◆ ACTIVITY: Take the entries below and print, exactly, the stretch from the line containing "none -> pink dumbbell [350,285,419,332]" through the line containing "none -> grey vase [659,207,685,259]", both included.

◆ DATASET ENTRIES:
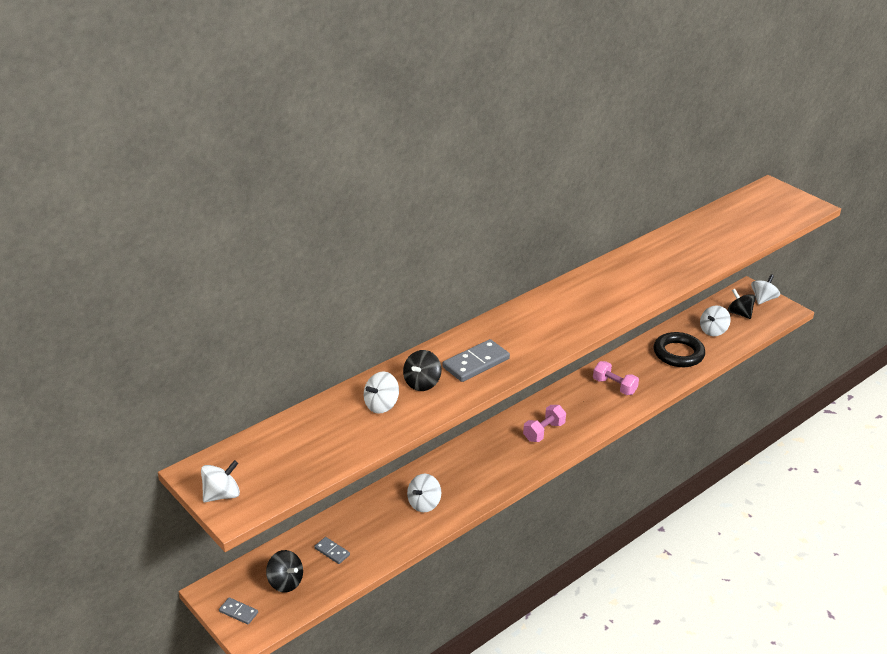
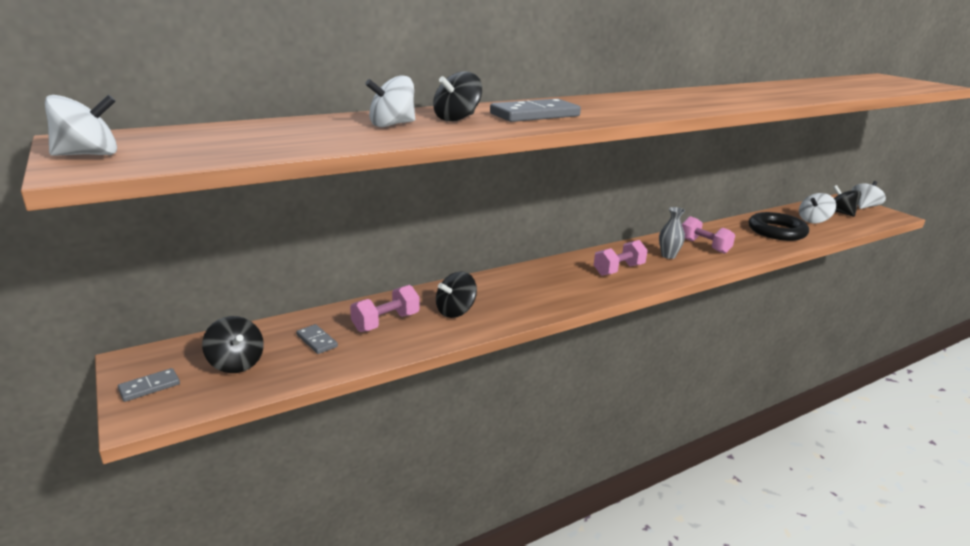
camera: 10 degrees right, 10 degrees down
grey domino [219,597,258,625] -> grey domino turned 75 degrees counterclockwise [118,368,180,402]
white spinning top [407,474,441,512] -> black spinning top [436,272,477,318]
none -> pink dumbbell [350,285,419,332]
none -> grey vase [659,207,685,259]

--

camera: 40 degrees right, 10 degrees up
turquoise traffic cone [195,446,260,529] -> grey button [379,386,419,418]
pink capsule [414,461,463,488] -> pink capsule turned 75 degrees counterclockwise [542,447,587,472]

◆ ANSWER SECTION:
none -> pink dumbbell [350,285,419,332]
none -> grey vase [659,207,685,259]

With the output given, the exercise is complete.